━━━━━ Source data ━━━━━

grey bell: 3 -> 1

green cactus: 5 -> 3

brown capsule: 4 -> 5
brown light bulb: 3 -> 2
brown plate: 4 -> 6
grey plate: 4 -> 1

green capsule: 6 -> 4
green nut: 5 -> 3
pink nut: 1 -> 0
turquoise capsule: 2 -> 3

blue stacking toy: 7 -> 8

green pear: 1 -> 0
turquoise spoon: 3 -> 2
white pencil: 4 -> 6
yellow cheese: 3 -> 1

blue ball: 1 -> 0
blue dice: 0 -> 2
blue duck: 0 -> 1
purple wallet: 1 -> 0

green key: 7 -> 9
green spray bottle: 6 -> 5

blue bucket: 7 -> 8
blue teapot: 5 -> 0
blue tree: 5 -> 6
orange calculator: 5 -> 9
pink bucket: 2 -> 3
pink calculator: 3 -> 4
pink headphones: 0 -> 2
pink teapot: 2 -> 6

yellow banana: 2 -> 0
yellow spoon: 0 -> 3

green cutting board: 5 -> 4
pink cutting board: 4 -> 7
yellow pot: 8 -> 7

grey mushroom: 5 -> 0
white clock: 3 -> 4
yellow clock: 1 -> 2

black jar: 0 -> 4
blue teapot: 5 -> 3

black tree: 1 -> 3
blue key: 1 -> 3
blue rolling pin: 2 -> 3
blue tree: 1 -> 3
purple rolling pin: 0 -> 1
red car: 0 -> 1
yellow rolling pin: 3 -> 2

━━━━━

> _Prompt_
Every line of the material is to be set down again verbatim.

> _Result of this exercise_
grey bell: 3 -> 1

green cactus: 5 -> 3

brown capsule: 4 -> 5
brown light bulb: 3 -> 2
brown plate: 4 -> 6
grey plate: 4 -> 1

green capsule: 6 -> 4
green nut: 5 -> 3
pink nut: 1 -> 0
turquoise capsule: 2 -> 3

blue stacking toy: 7 -> 8

green pear: 1 -> 0
turquoise spoon: 3 -> 2
white pencil: 4 -> 6
yellow cheese: 3 -> 1

blue ball: 1 -> 0
blue dice: 0 -> 2
blue duck: 0 -> 1
purple wallet: 1 -> 0

green key: 7 -> 9
green spray bottle: 6 -> 5

blue bucket: 7 -> 8
blue teapot: 5 -> 0
blue tree: 5 -> 6
orange calculator: 5 -> 9
pink bucket: 2 -> 3
pink calculator: 3 -> 4
pink headphones: 0 -> 2
pink teapot: 2 -> 6

yellow banana: 2 -> 0
yellow spoon: 0 -> 3

green cutting board: 5 -> 4
pink cutting board: 4 -> 7
yellow pot: 8 -> 7

grey mushroom: 5 -> 0
white clock: 3 -> 4
yellow clock: 1 -> 2

black jar: 0 -> 4
blue teapot: 5 -> 3

black tree: 1 -> 3
blue key: 1 -> 3
blue rolling pin: 2 -> 3
blue tree: 1 -> 3
purple rolling pin: 0 -> 1
red car: 0 -> 1
yellow rolling pin: 3 -> 2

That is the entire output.